TO DO >> Each line from the one holding "cactus [orange] <255,338>" to the end of the listing below must be given again exactly as it appears.

GIVEN MATERIAL >>
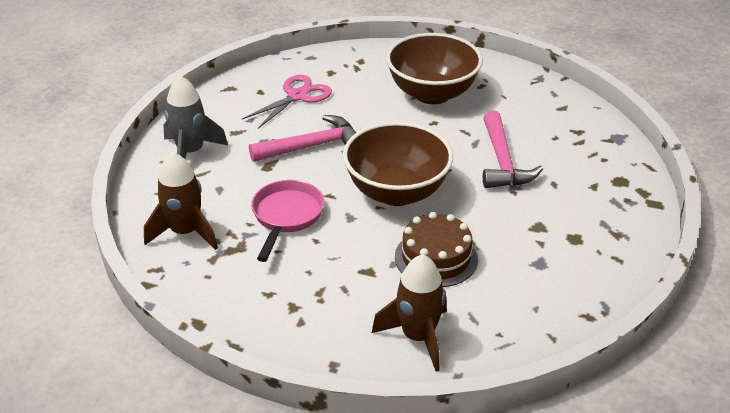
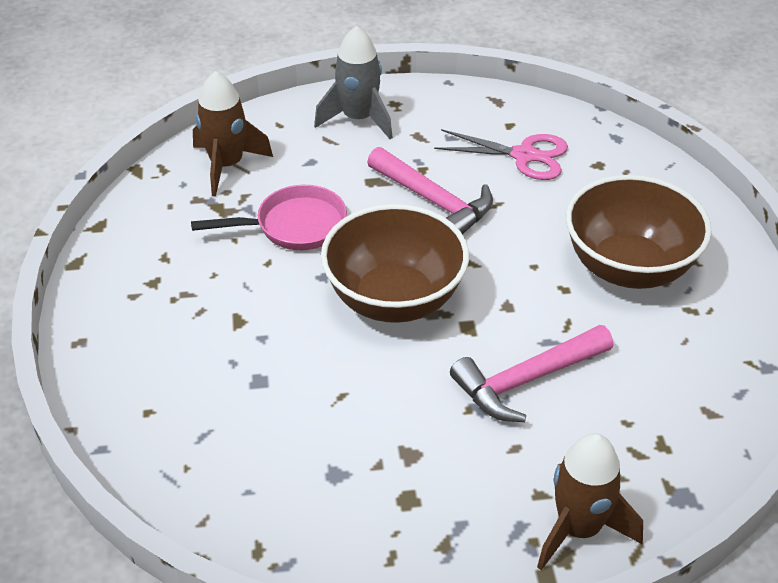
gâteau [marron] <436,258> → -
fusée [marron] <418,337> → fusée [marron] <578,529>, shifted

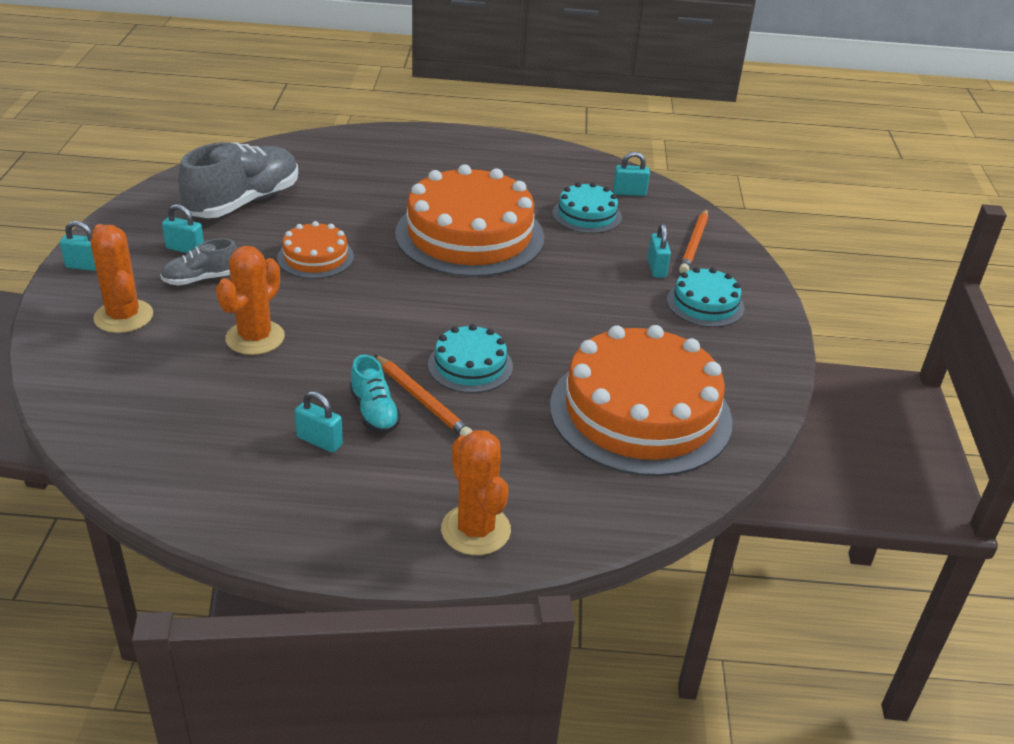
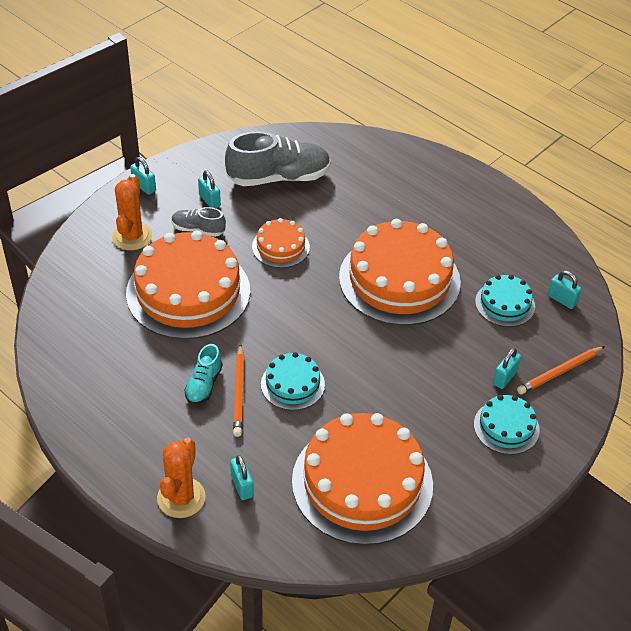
cactus [orange] <255,338> → gâteau [orange] <188,292>
cadenas [turquoise] <320,441> → cadenas [turquoise] <242,486>, shifted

WRITTEN ANSWER >>
cactus [orange] <255,338> → gâteau [orange] <188,292>
cadenas [turquoise] <320,441> → cadenas [turquoise] <242,486>, shifted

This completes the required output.